Given information:
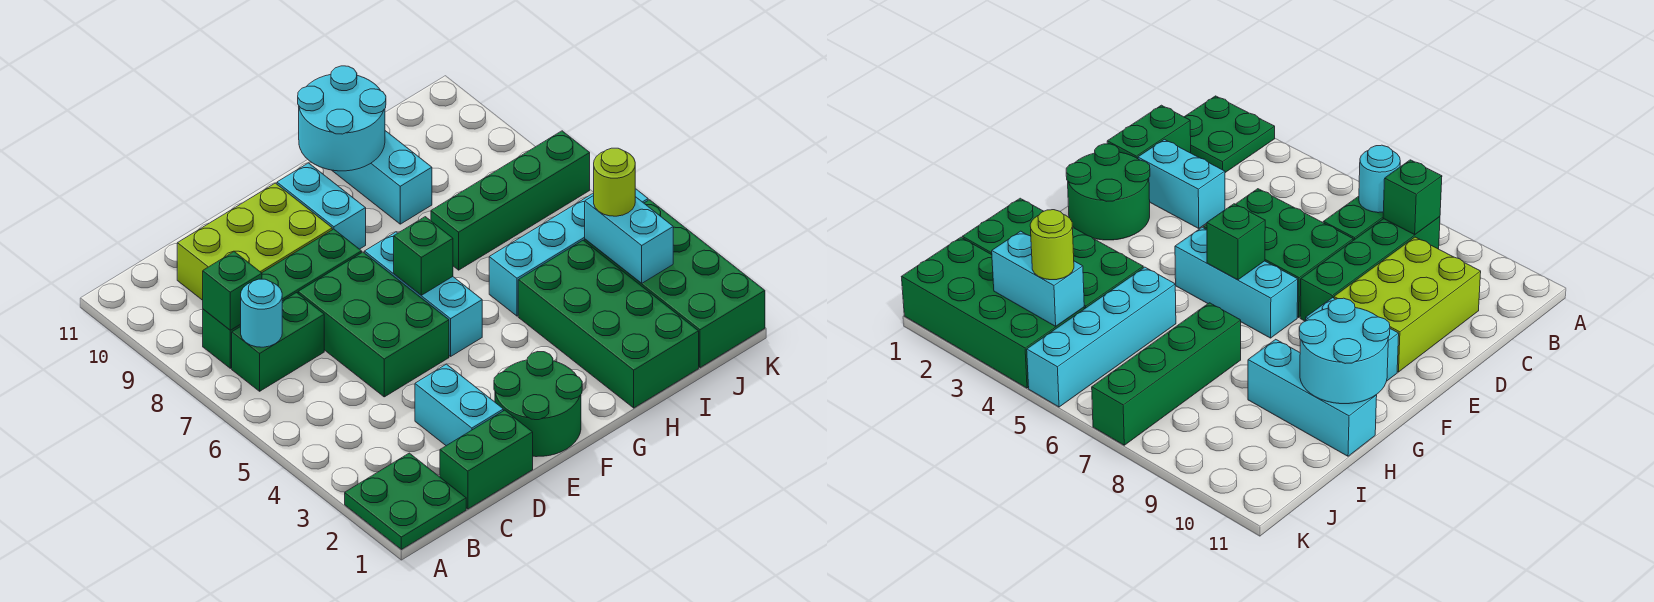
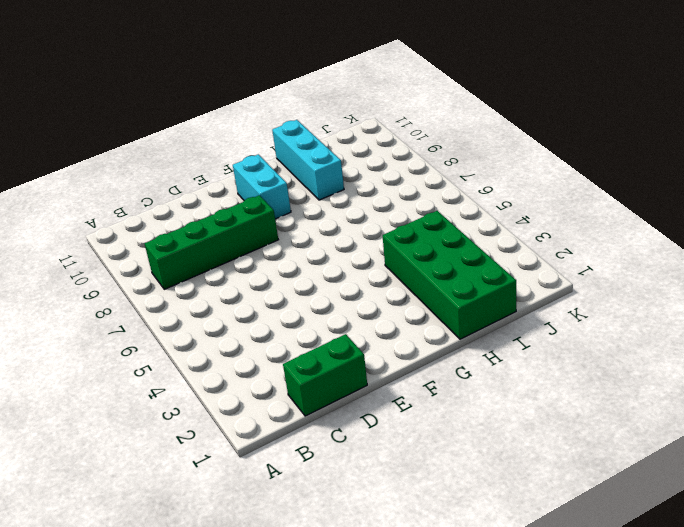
none -> green plate A1:B2 level 1
none -> green brick B7:C7 level 1
none -> lime brick C9:E10 level 1

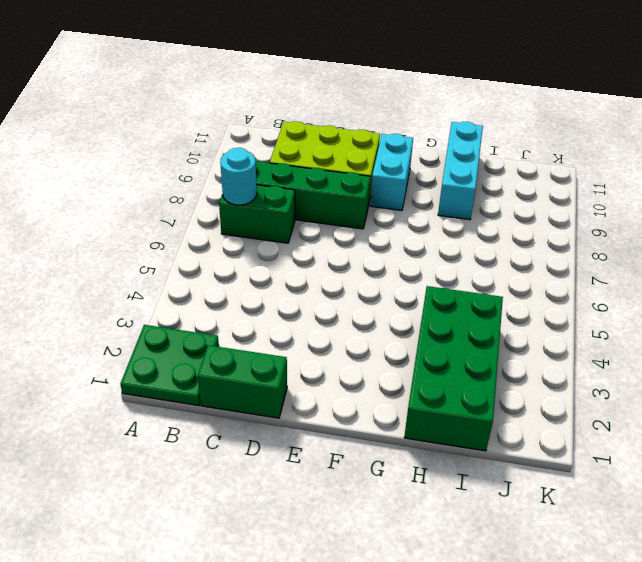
none -> cyan brick D2:D3 level 1
none -> green brick D5:E7 level 1
none -> green round brick E1:F2 level 1

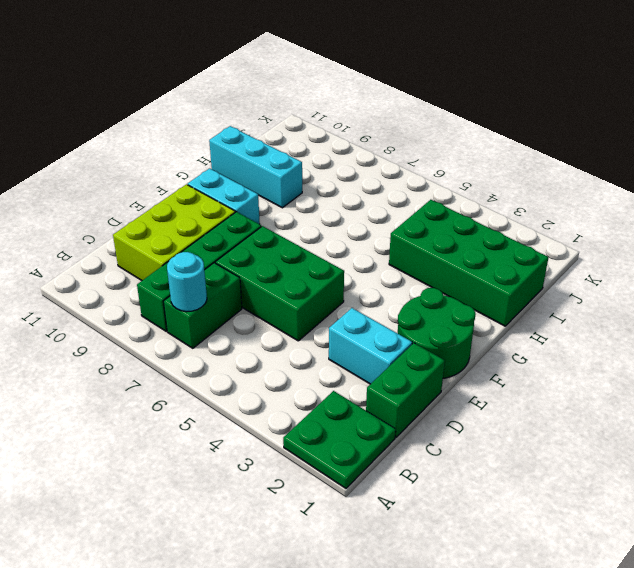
none -> cyan brick F5:F7 level 1
none -> cyan brick H5:K5 level 1
none -> green brick H7:K7 level 1

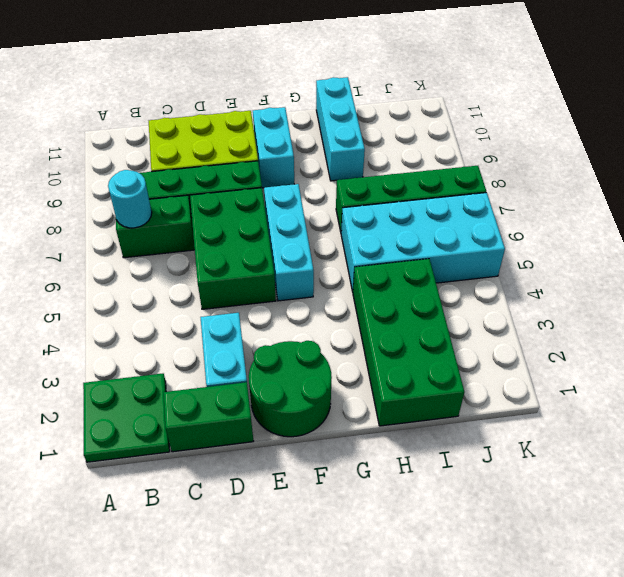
cyan brick H5:K6 level 1 -> cyan brick H5:K5 level 1
none -> green brick J1:K4 level 1
none -> green brick B8 level 2
none -> green brick F6 level 2

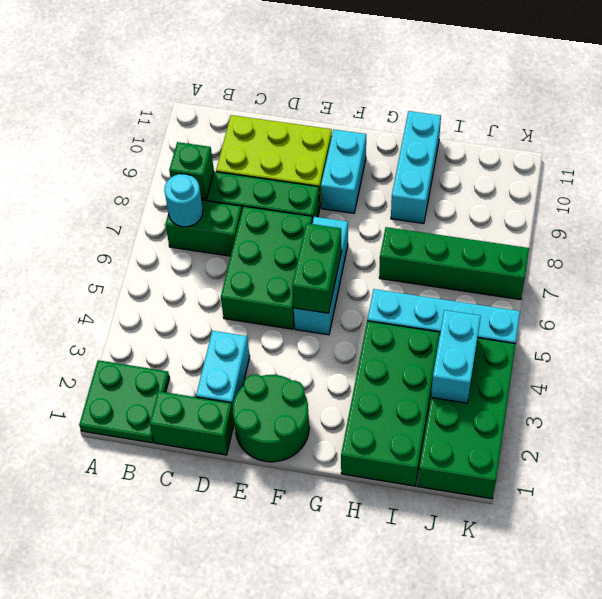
green brick F5:F6 level 2 -> green brick F6 level 2
none -> cyan round brick G10:H11 level 2
none -> lime round brick J4 level 3

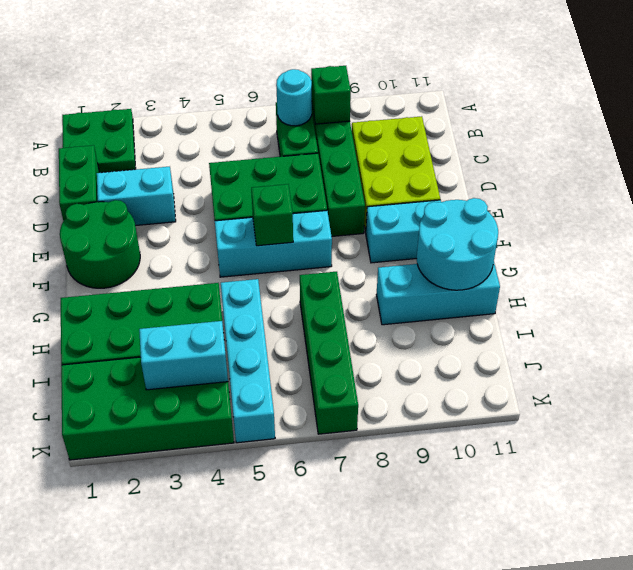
none -> lime round brick J4 level 3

Exercise prompt:
Word for word, output the whole listing, but not its pictures.

Written solution:
none -> green plate A1:B2 level 1
none -> green brick B7:C7 level 1
none -> lime brick C9:E10 level 1

none -> cyan brick D2:D3 level 1
none -> green brick D5:E7 level 1
none -> green round brick E1:F2 level 1

none -> cyan brick F5:F7 level 1
none -> cyan brick H5:K5 level 1
none -> green brick H7:K7 level 1

cyan brick H5:K6 level 1 -> cyan brick H5:K5 level 1
none -> green brick J1:K4 level 1
none -> green brick B8 level 2
none -> green brick F6 level 2

green brick F5:F6 level 2 -> green brick F6 level 2
none -> cyan round brick G10:H11 level 2
none -> lime round brick J4 level 3

none -> lime round brick J4 level 3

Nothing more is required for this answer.